• **EXERCISE BRIEF**:
Please display each line of the rows below in which the word "above" appears.

• **DATA SUPPLIED**:

"""

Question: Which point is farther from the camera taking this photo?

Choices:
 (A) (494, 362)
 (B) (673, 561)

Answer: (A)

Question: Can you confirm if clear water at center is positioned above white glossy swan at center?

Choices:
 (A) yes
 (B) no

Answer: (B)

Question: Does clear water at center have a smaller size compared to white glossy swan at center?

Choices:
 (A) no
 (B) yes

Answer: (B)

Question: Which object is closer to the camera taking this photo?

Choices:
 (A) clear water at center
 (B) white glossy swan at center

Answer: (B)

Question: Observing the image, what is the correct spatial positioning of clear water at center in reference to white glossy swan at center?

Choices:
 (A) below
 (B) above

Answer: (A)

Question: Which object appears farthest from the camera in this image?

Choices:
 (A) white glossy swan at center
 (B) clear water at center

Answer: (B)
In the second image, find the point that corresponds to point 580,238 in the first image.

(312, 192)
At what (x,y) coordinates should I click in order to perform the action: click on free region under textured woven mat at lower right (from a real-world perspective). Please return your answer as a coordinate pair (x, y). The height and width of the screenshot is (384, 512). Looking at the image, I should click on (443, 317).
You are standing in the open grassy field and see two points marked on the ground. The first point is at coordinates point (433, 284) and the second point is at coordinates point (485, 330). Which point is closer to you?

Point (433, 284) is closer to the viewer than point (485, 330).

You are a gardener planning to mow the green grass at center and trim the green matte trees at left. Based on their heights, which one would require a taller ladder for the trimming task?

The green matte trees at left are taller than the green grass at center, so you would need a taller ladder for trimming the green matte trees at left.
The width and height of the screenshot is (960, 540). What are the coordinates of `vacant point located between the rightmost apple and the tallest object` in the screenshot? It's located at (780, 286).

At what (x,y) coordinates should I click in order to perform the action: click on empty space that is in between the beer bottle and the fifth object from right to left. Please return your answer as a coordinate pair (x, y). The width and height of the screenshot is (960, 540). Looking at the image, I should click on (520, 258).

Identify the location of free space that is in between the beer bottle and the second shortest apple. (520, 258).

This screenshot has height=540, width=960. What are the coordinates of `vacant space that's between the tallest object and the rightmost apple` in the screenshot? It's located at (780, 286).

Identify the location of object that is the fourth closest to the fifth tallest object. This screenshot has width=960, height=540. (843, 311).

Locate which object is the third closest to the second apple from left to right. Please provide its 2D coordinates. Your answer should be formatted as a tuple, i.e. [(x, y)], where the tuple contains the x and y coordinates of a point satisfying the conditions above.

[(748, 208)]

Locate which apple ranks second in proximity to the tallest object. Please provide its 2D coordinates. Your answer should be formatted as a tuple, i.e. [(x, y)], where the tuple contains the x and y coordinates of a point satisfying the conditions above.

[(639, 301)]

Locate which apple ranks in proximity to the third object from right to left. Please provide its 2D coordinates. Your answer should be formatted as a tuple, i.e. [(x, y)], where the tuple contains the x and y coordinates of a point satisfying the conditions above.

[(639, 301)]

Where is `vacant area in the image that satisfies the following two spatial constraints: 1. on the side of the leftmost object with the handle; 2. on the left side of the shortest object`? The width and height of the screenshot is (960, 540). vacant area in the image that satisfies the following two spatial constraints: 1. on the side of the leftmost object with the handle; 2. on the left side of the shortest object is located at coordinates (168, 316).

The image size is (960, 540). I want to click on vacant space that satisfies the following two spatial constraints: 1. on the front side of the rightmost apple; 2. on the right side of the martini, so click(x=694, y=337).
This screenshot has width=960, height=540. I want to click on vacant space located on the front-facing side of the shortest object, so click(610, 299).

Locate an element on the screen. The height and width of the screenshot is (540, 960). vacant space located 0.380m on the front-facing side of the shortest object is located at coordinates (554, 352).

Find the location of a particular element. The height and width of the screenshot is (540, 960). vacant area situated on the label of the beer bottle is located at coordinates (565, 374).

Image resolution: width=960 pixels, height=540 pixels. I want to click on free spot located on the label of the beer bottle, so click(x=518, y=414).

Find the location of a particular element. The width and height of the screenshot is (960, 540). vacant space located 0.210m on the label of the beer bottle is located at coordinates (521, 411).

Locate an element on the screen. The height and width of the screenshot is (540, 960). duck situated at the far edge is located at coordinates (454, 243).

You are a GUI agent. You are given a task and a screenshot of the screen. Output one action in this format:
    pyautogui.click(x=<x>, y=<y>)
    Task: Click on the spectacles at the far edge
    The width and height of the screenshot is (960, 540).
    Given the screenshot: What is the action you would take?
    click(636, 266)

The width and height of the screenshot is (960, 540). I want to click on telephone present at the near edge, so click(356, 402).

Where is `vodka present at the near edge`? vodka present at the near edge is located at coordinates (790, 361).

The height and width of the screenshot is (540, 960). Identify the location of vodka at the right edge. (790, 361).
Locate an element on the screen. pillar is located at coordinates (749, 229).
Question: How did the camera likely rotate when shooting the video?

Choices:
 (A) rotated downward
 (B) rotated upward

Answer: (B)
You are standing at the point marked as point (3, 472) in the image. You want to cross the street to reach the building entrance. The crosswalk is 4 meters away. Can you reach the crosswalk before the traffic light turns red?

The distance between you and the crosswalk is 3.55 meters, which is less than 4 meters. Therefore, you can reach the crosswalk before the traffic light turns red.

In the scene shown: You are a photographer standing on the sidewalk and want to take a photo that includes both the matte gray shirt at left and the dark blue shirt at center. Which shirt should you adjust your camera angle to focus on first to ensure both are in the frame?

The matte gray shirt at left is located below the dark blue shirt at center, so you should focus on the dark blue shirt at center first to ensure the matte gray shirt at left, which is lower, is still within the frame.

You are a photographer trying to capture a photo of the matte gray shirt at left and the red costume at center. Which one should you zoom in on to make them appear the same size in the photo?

"""

• **OUTPUT BELOW**:
Question: Can you confirm if clear water at center is positioned above white glossy swan at center?
 (B) above
Locate which object is the third closest to the second apple from left to right. Please provide its 2D coordinates. Your answer should be formatted as a tuple, i.e. [(x, y)], where the tuple contains the x and y coordinates of a point satisfying the conditions above.
Locate which apple ranks second in proximity to the tallest object. Please provide its 2D coordinates. Your answer should be formatted as a tuple, i.e. [(x, y)], where the tuple contains the x and y coordinates of a point satisfying the conditions above.
Locate which apple ranks in proximity to the third object from right to left. Please provide its 2D coordinates. Your answer should be formatted as a tuple, i.e. [(x, y)], where the tuple contains the x and y coordinates of a point satisfying the conditions above.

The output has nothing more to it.